Input material -
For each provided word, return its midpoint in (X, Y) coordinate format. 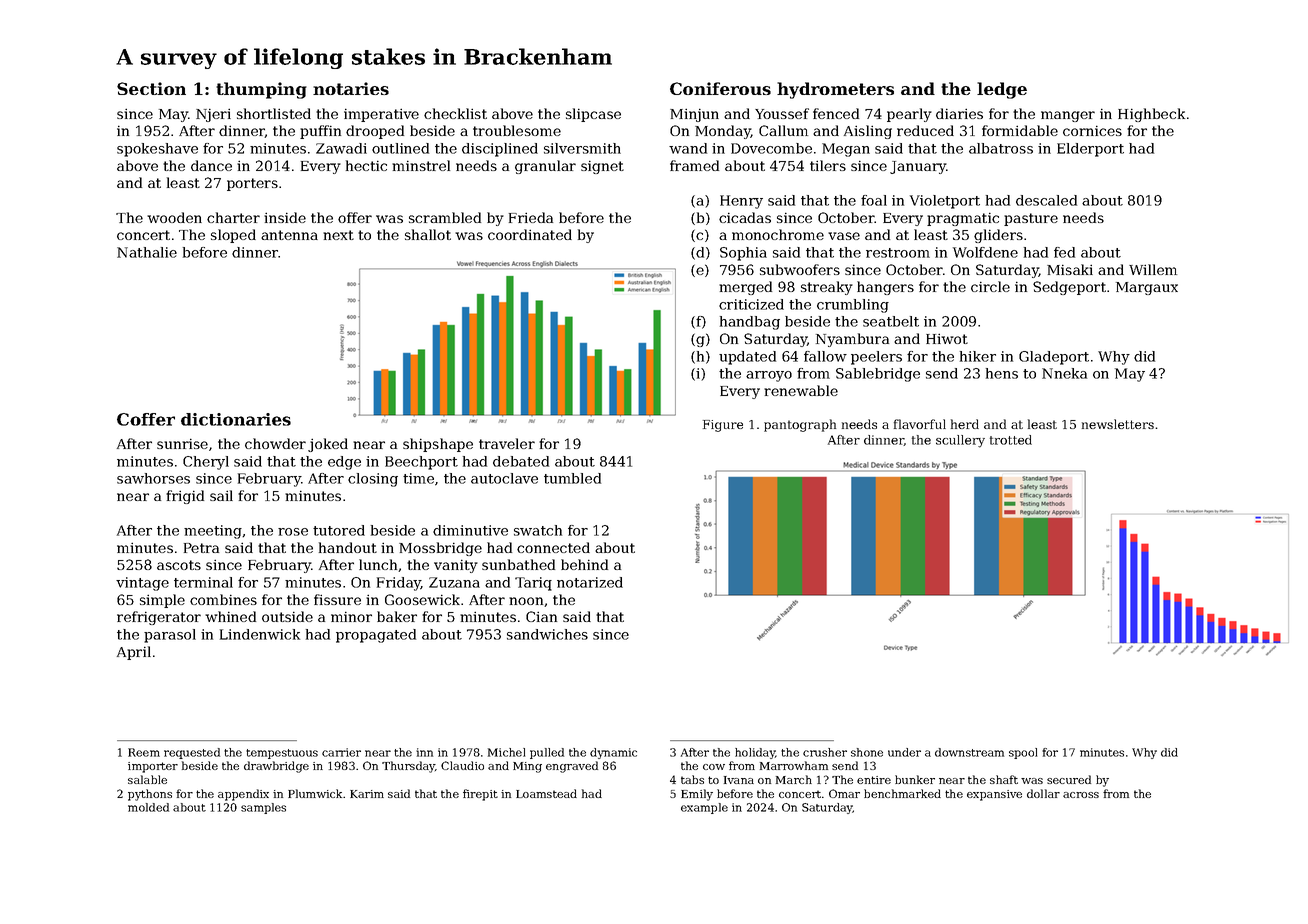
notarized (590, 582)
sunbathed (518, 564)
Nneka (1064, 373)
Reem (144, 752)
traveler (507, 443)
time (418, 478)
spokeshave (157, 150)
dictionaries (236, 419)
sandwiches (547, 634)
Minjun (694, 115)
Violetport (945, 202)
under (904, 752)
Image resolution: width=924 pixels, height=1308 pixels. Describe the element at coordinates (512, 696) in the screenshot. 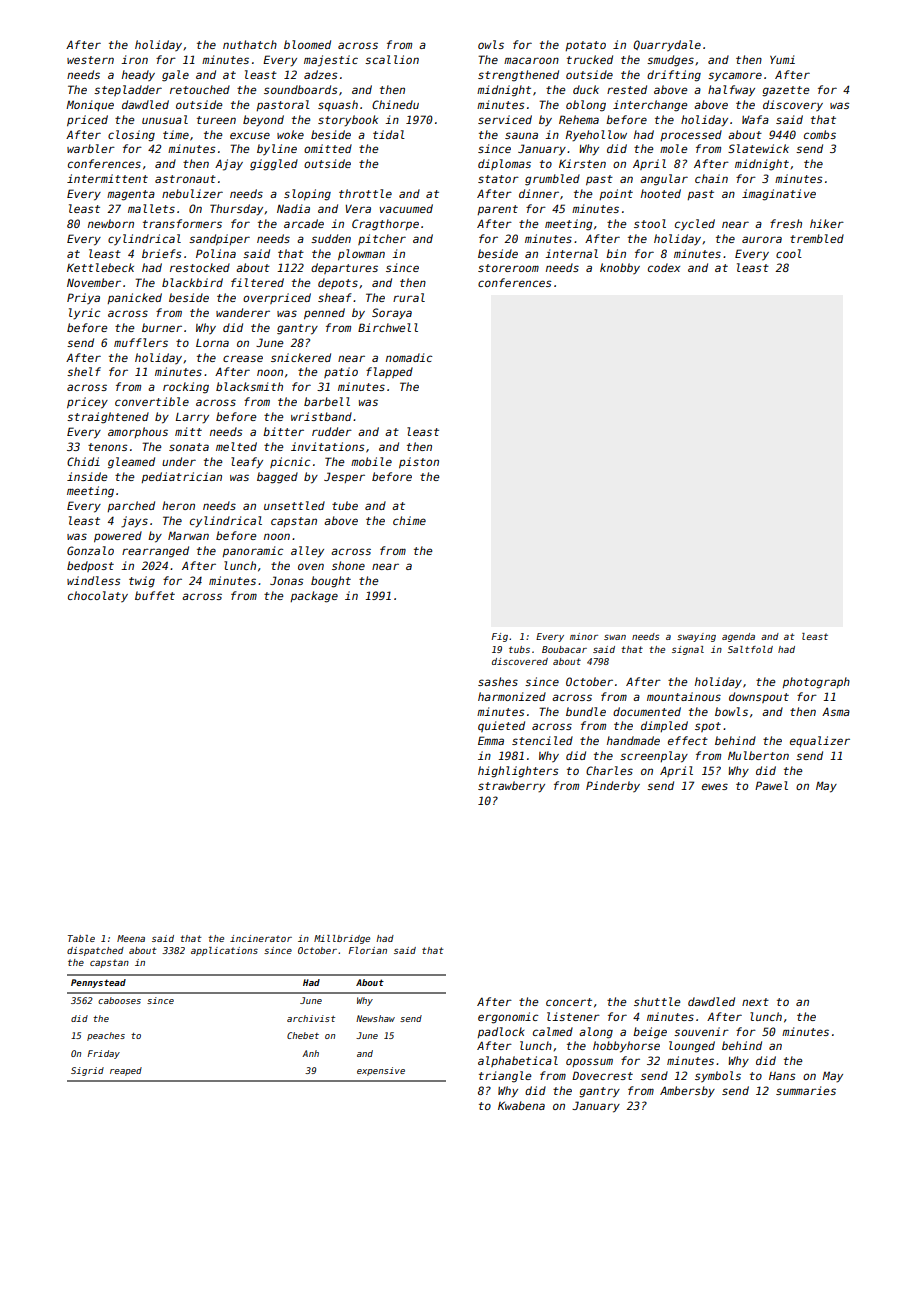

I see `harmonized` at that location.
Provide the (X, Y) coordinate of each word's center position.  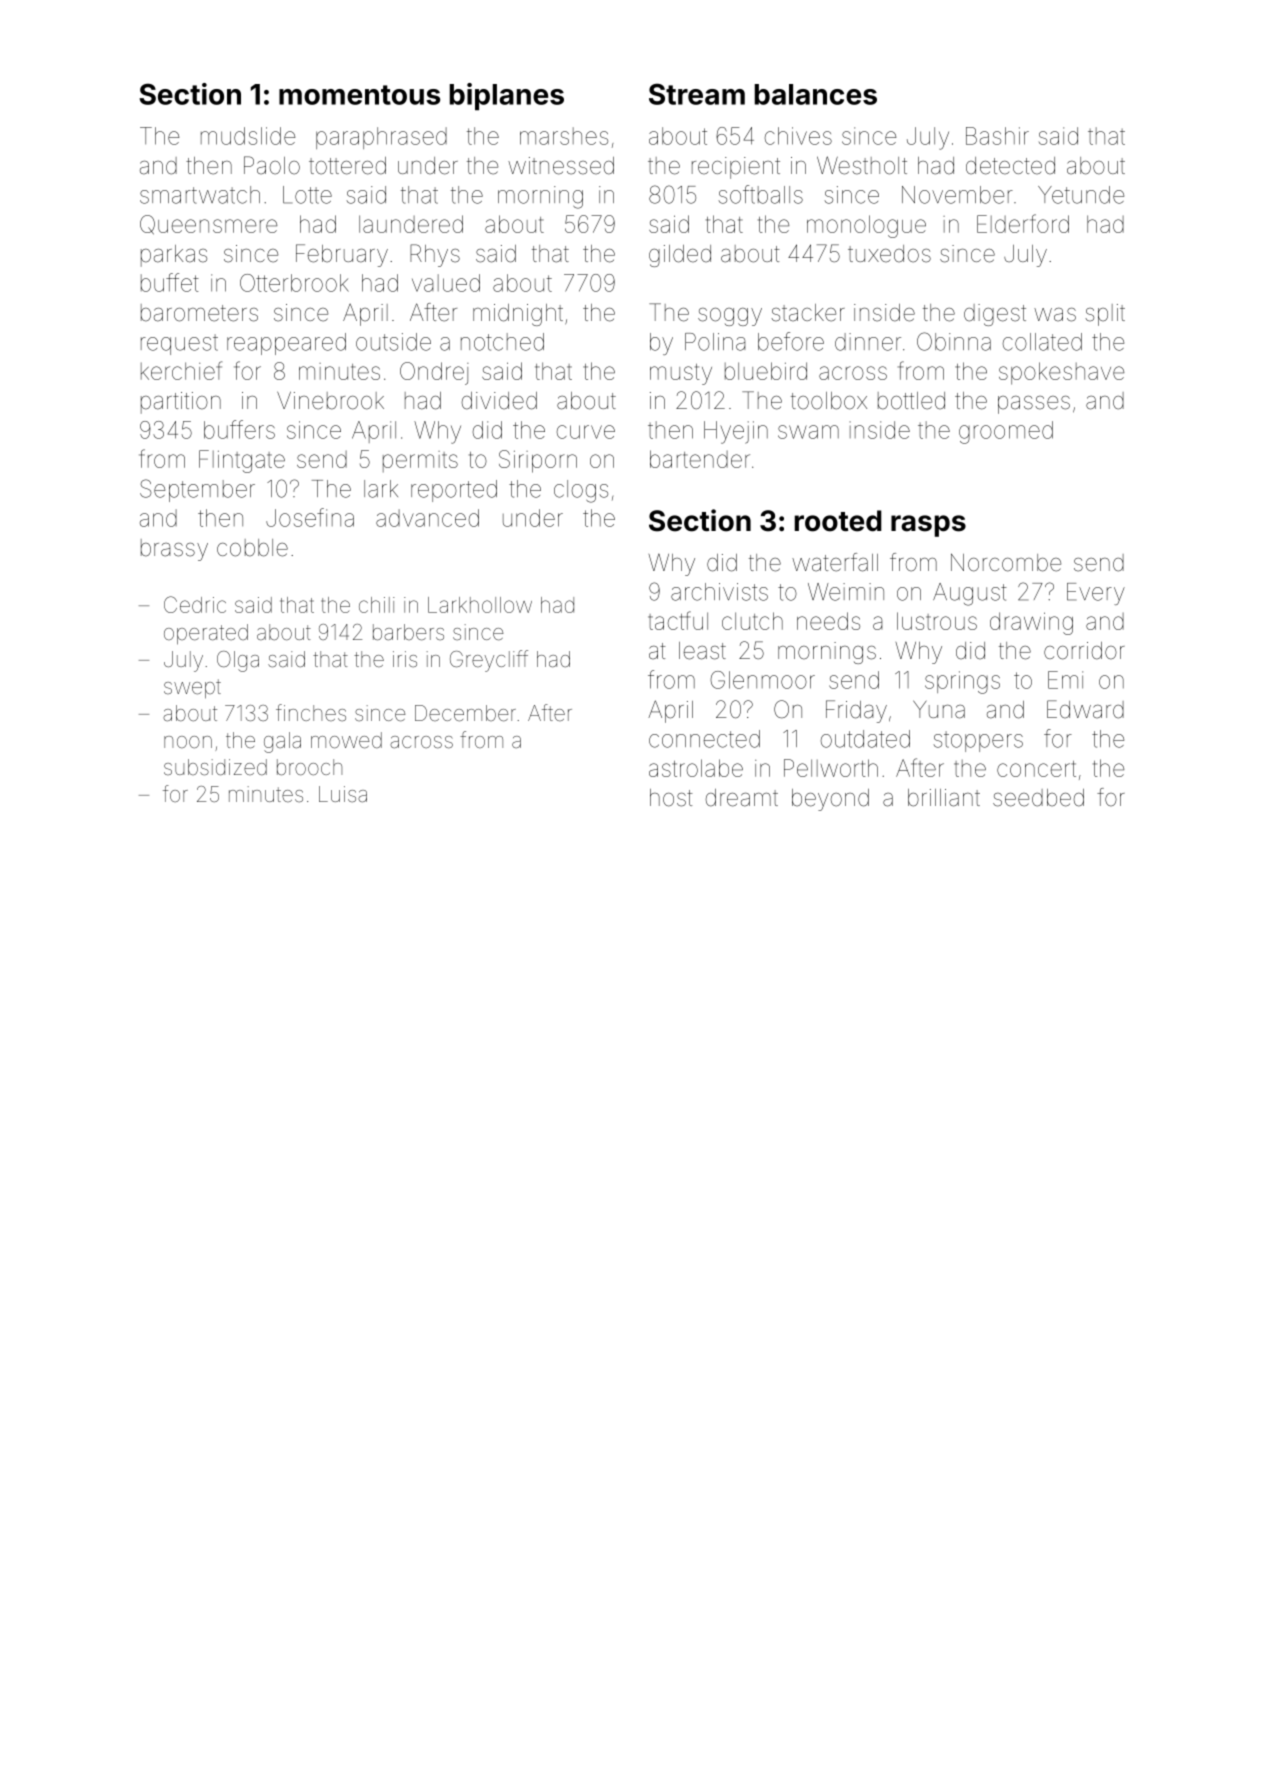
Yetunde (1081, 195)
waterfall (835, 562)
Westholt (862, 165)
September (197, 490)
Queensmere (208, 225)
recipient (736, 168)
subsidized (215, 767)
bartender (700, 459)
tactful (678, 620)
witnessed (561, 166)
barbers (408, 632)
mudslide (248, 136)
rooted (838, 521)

Exercise - Turn all the items above into a numbered list with one line per number. Skip the blank lines and leave the pictures out.

Task output -
1. For each provided word, return its midpoint in (X, Y) coordinate format. 
2. notarized (590, 582)
3. sunbathed (518, 564)
4. Nneka (1064, 373)
5. Reem (144, 752)
6. traveler (507, 443)
7. time (418, 478)
8. spokeshave (157, 150)
9. dictionaries (236, 419)
10. sandwiches (547, 634)
11. Minjun (694, 115)
12. Violetport (945, 202)
13. under (904, 752)
14. Image resolution: width=924 pixels, height=1308 pixels. Describe the element at coordinates (512, 696) in the screenshot. 
15. I see `harmonized` at that location.
16. Provide the (X, Y) coordinate of each word's center position.  
17. Yetunde (1081, 195)
18. waterfall (835, 562)
19. Westholt (862, 165)
20. September (197, 490)
21. Queensmere (208, 225)
22. recipient (736, 168)
23. subsidized (215, 767)
24. bartender (700, 459)
25. tactful (678, 620)
26. witnessed (561, 166)
27. barbers (408, 632)
28. mudslide (248, 136)
29. rooted (838, 521)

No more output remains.